» WORK TASK
Give back the lines below exactly, but do not include any pictures.

☆ ☆ ☆ ☆

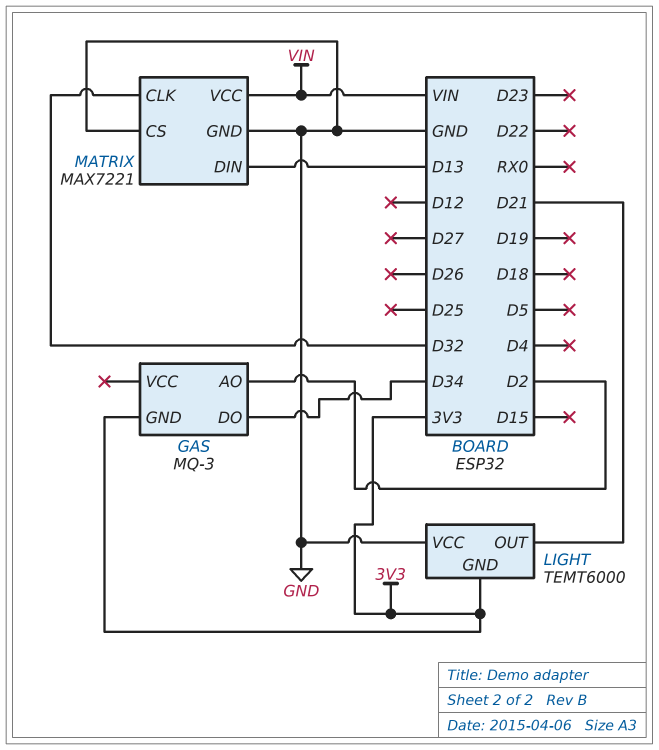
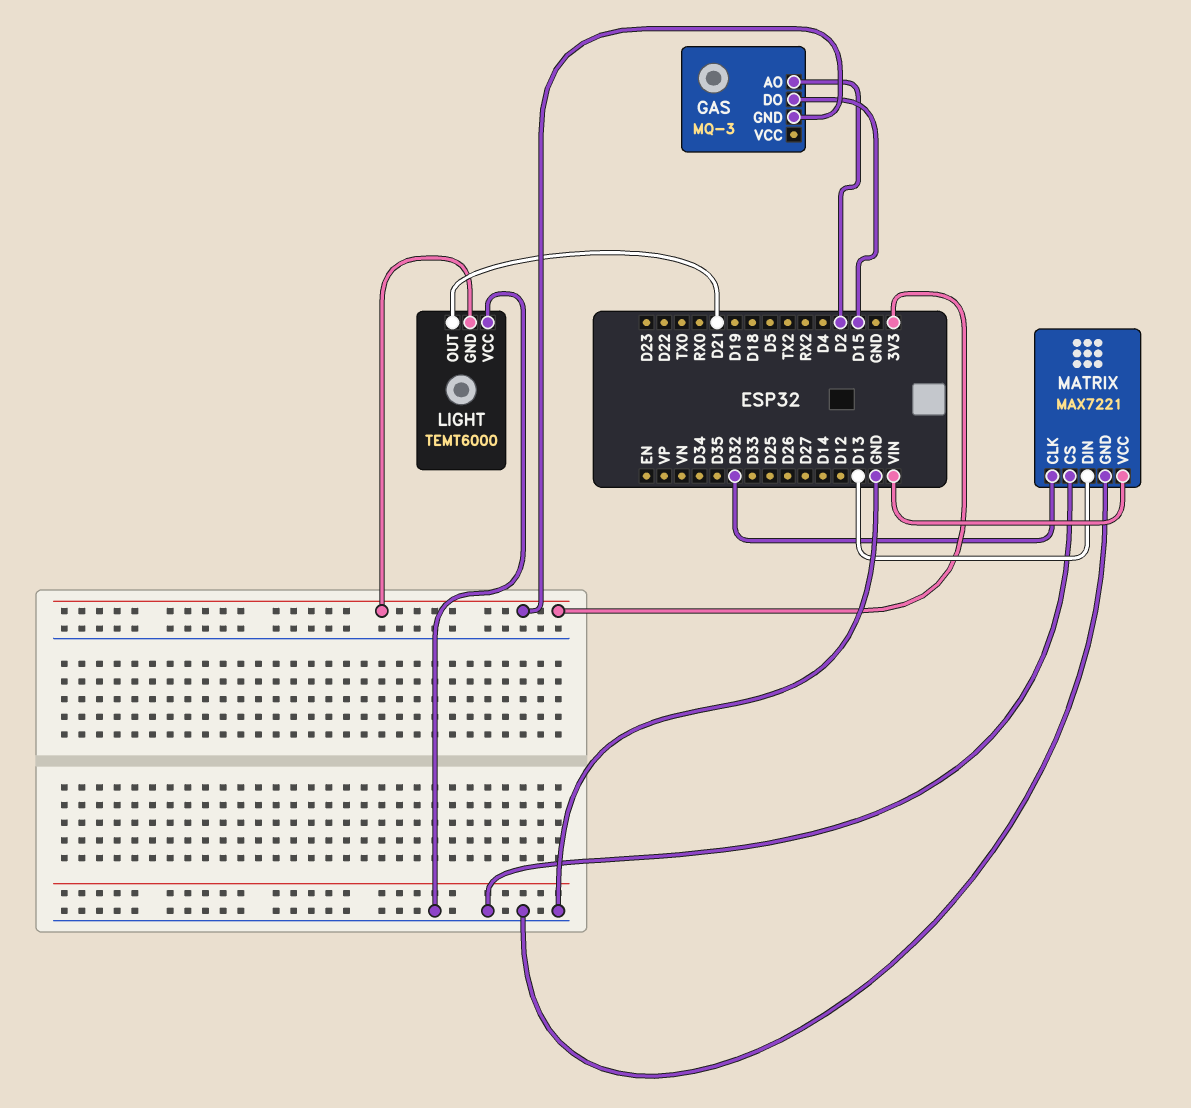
GAS pin DO: D34 -> D15

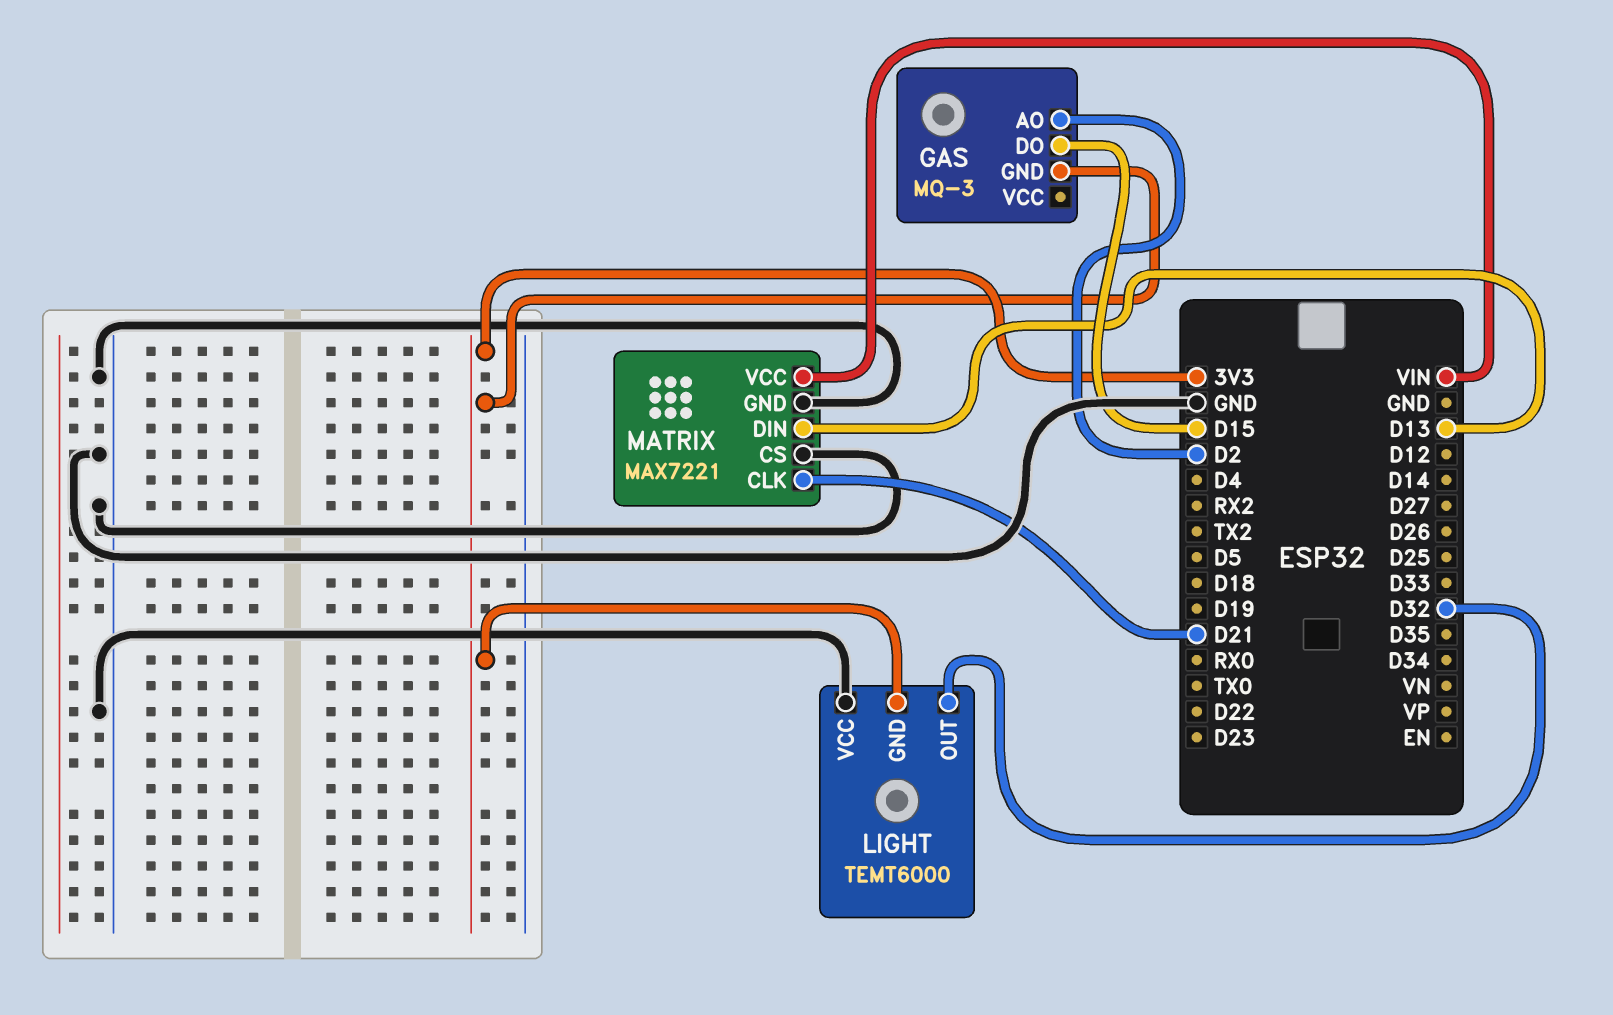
LIGHT pin OUT: D21 -> D32
MATRIX pin CLK: D32 -> D21

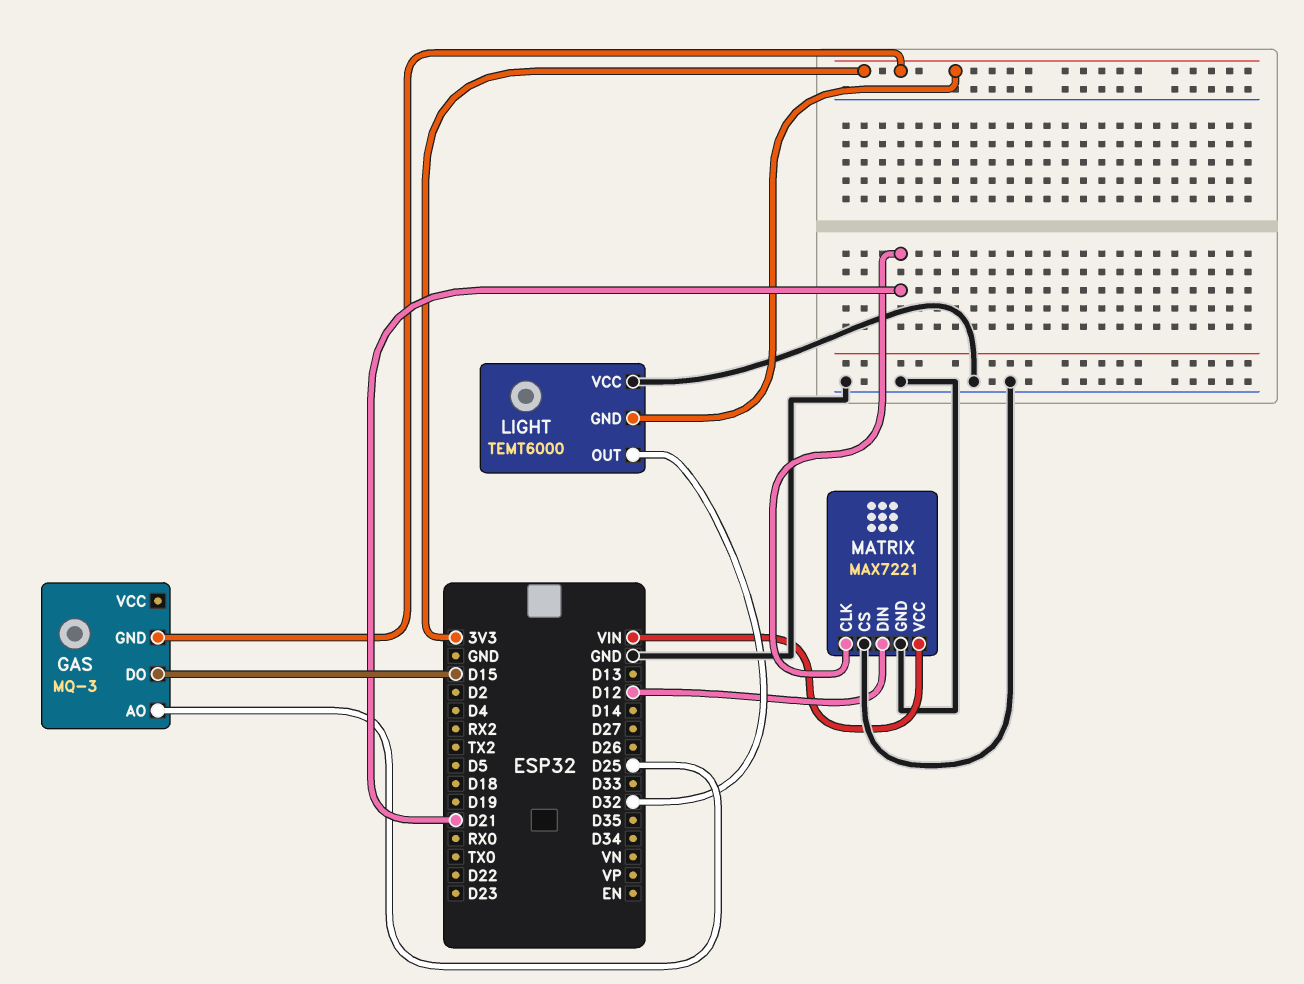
GAS pin AO: D2 -> D25
MATRIX pin DIN: D13 -> D12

☆ ☆ ☆ ☆

» RESPONSE BOX
GAS pin DO: D34 -> D15

LIGHT pin OUT: D21 -> D32
MATRIX pin CLK: D32 -> D21

GAS pin AO: D2 -> D25
MATRIX pin DIN: D13 -> D12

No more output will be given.